= Stated task =
Format the material below as a Markdown table with two columns, Row and Line, putting each line in its own numbered row and skipping blank lines. Leave the pictures out of the table.
:: Records for this task
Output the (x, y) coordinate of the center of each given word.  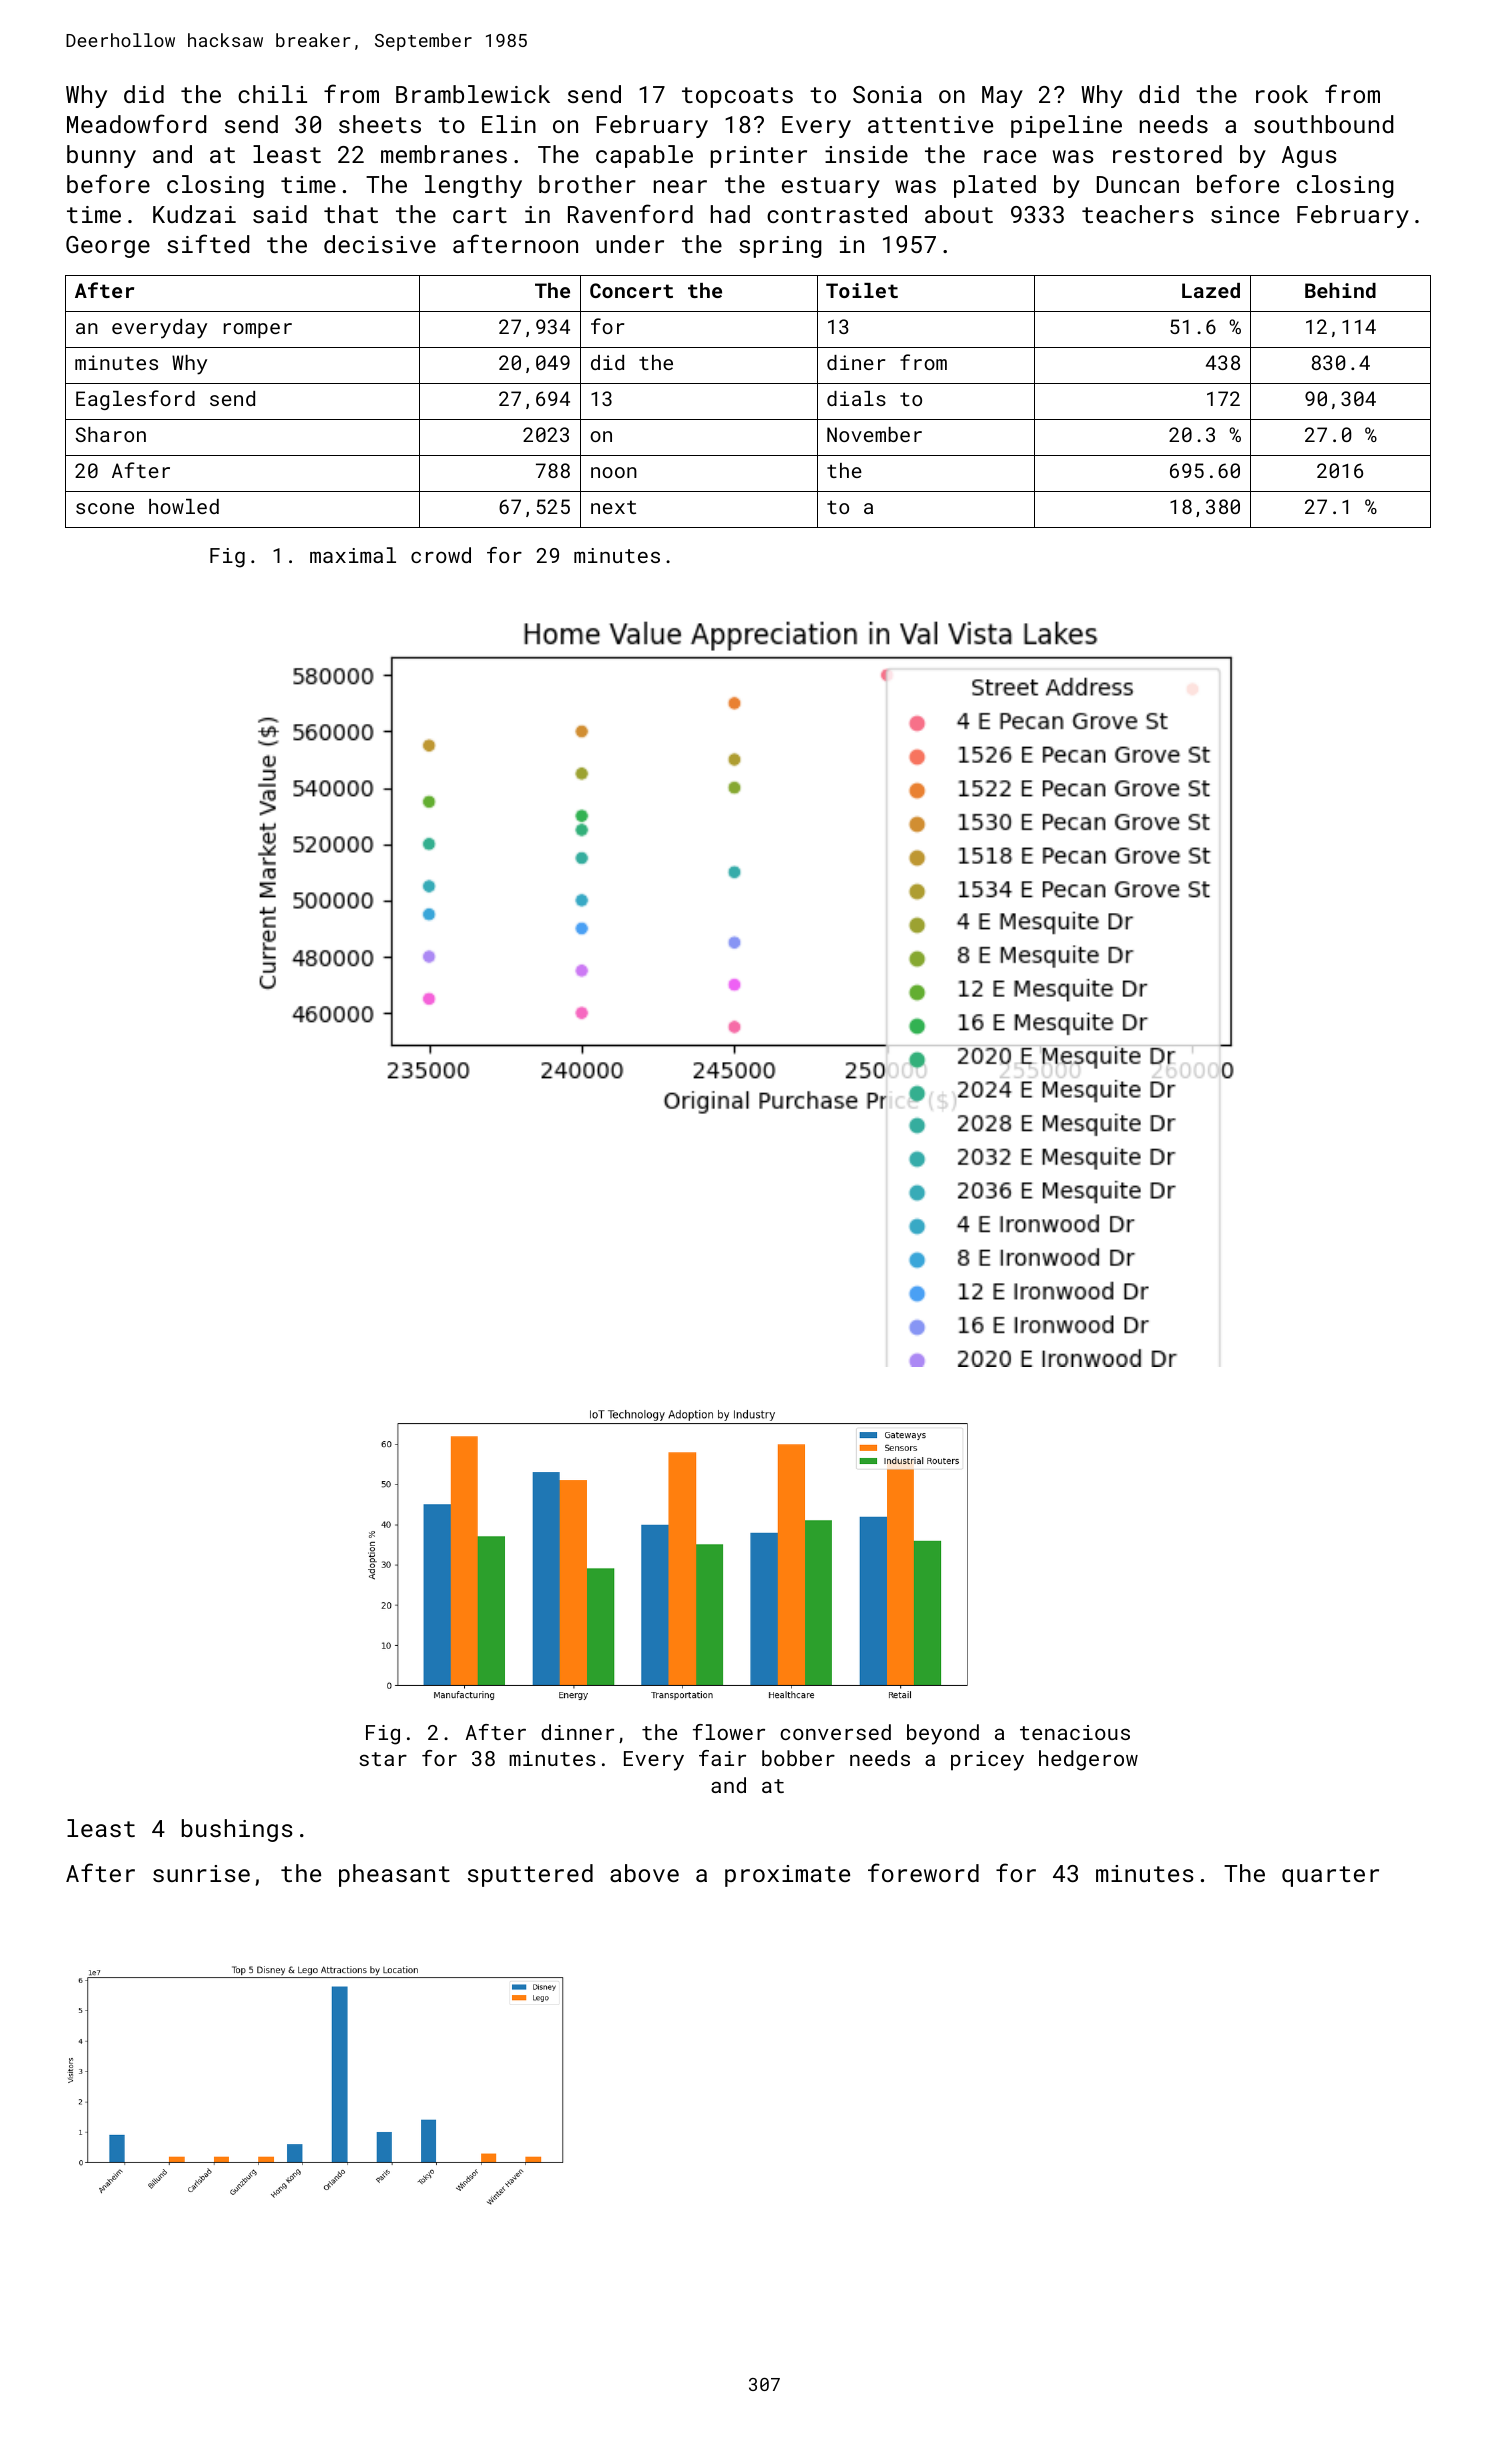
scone (105, 508)
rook (1282, 94)
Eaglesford (135, 400)
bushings (237, 1830)
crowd (441, 555)
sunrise (201, 1873)
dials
::::
= Solution to the exercise =
| Row | Line |
|---|---|
| 1 | Output the (x, y) coordinate of the center of each given word.   |
| 2 | scone (105, 508) |
| 3 | rook (1282, 94) |
| 4 | Eaglesford (135, 400) |
| 5 | bushings (237, 1830) |
| 6 | crowd (441, 555) |
| 7 | sunrise (201, 1873) |
| 8 | dials |